> _Exercise brief_
All lines in the records below that hold "none" are to be shown.

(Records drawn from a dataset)
..........

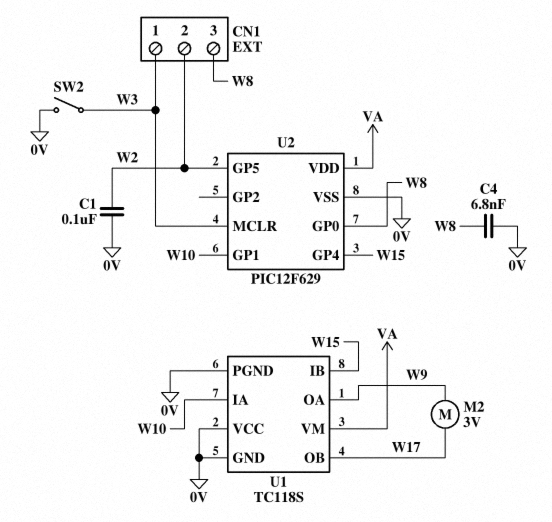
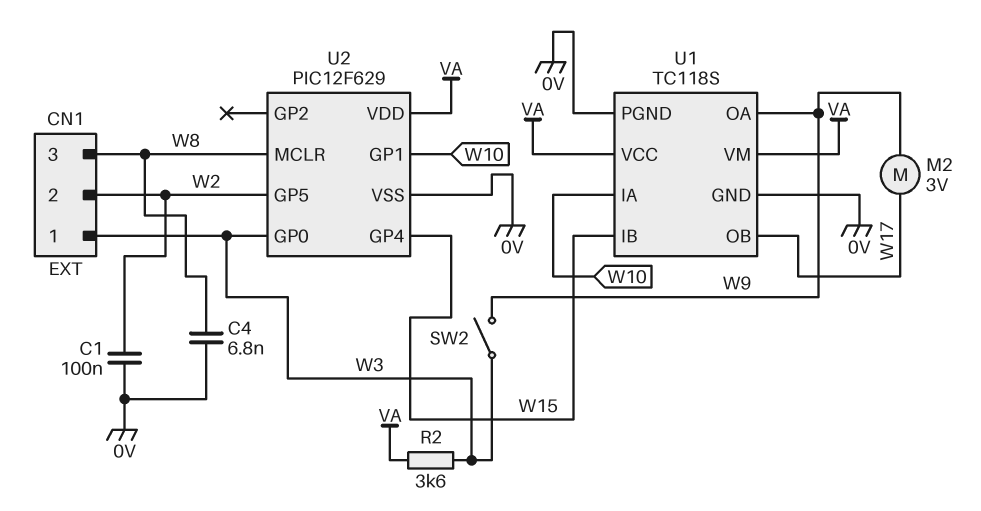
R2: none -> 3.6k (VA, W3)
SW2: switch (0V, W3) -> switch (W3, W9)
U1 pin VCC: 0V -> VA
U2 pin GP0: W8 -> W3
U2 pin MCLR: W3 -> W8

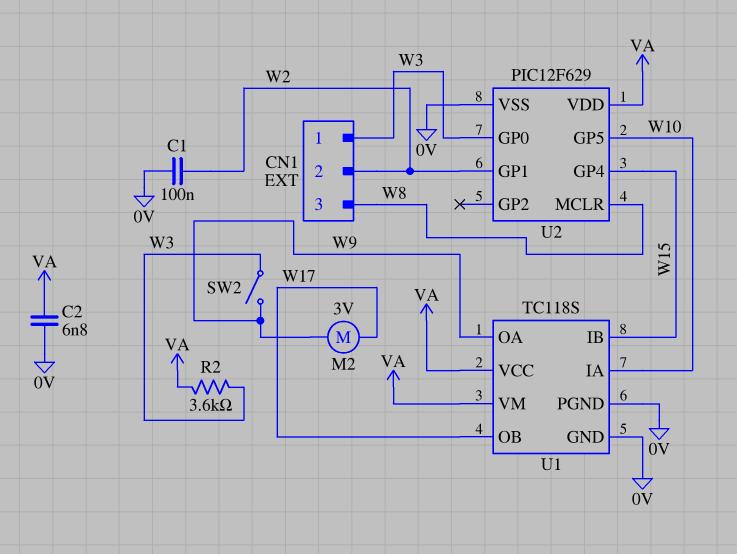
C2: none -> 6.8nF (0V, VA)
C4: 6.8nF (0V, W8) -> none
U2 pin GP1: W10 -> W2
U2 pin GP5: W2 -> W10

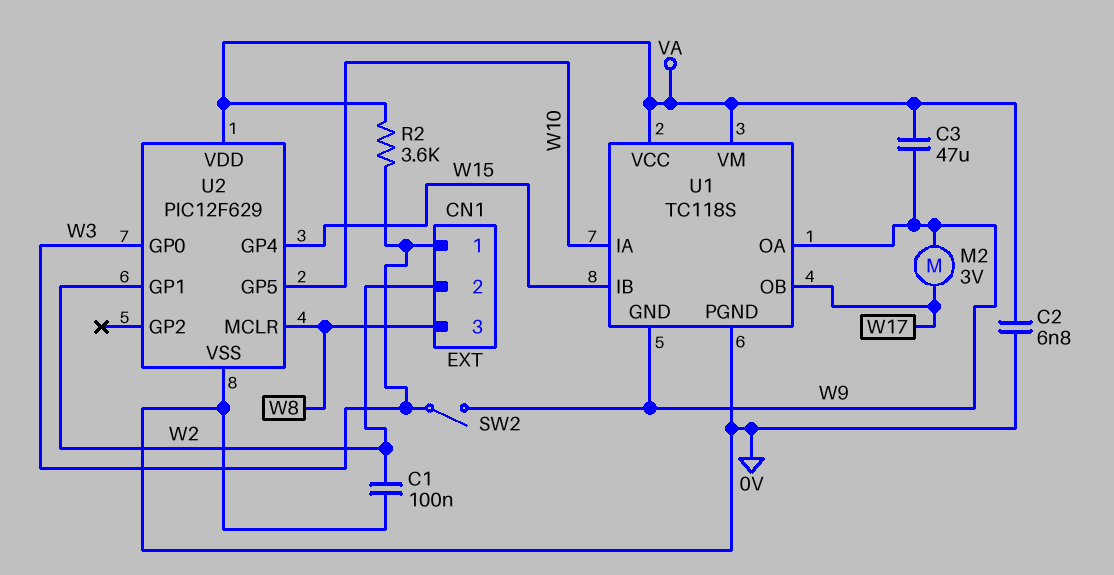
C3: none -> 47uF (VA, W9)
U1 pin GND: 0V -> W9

..........

> _Result for this exercise_
R2: none -> 3.6k (VA, W3)
C2: none -> 6.8nF (0V, VA)
C4: 6.8nF (0V, W8) -> none
C3: none -> 47uF (VA, W9)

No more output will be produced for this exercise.